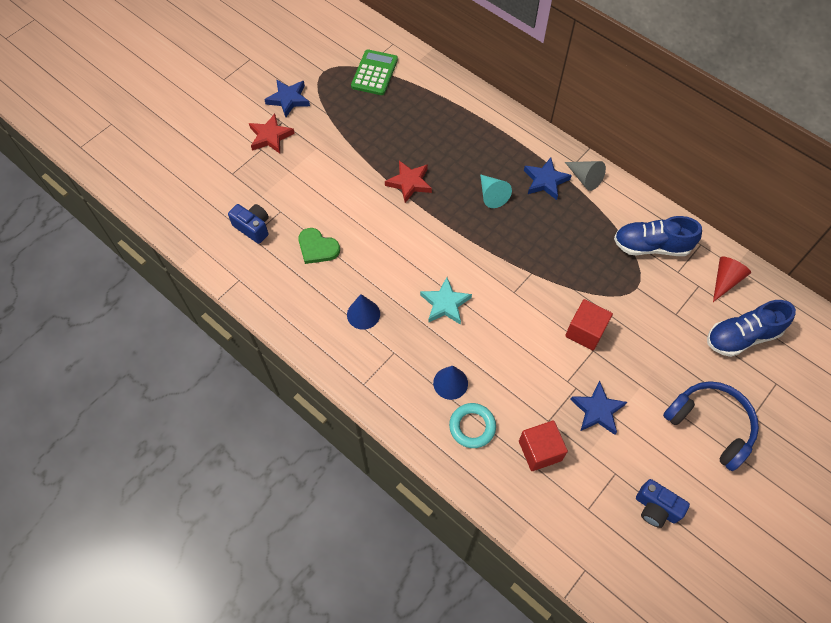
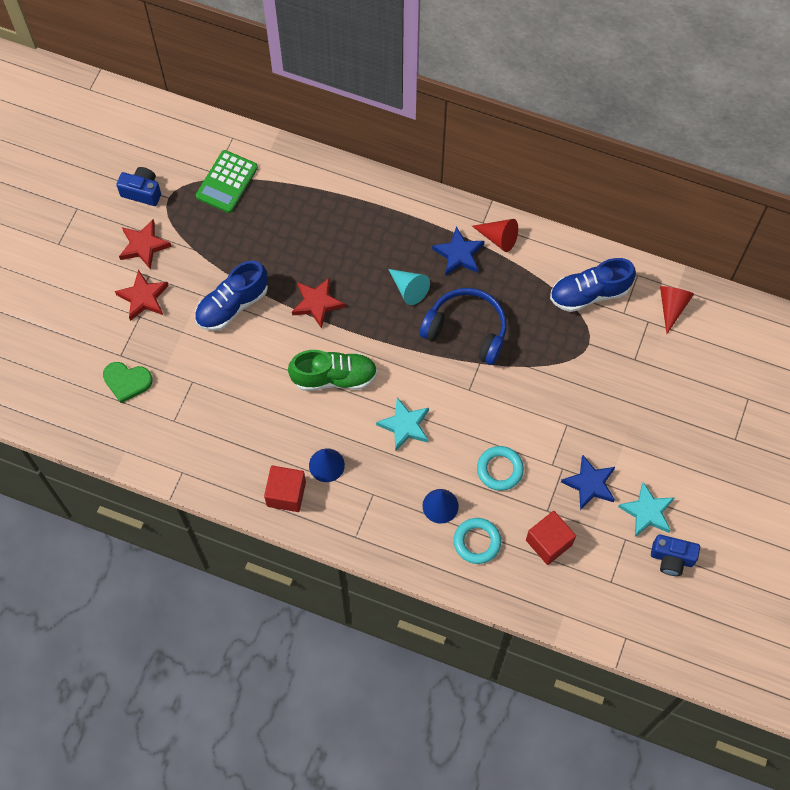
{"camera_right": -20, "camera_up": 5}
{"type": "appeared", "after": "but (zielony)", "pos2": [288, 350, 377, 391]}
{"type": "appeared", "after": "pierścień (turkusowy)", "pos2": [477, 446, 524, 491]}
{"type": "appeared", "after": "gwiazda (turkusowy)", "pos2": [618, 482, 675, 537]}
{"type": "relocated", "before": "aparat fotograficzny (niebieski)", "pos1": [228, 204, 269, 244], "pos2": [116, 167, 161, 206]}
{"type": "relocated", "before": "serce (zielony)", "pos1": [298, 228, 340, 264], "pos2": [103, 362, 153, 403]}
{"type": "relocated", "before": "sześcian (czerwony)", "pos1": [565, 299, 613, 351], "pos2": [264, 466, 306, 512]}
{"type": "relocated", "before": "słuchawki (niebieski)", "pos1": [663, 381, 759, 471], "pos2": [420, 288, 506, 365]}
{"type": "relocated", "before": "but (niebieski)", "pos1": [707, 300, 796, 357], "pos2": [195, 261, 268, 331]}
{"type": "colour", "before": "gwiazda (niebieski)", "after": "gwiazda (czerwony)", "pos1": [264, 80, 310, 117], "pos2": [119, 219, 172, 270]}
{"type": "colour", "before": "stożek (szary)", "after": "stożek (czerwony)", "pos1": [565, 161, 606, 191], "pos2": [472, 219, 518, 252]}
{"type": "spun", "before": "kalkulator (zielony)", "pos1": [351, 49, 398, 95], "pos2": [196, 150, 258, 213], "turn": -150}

Aim of the task → Look through the listing, and copy each line in which the string "czerwony" turns up.

Completed task →
{"type": "relocated", "before": "sześcian (czerwony)", "pos1": [565, 299, 613, 351], "pos2": [264, 466, 306, 512]}
{"type": "colour", "before": "gwiazda (niebieski)", "after": "gwiazda (czerwony)", "pos1": [264, 80, 310, 117], "pos2": [119, 219, 172, 270]}
{"type": "colour", "before": "stożek (szary)", "after": "stożek (czerwony)", "pos1": [565, 161, 606, 191], "pos2": [472, 219, 518, 252]}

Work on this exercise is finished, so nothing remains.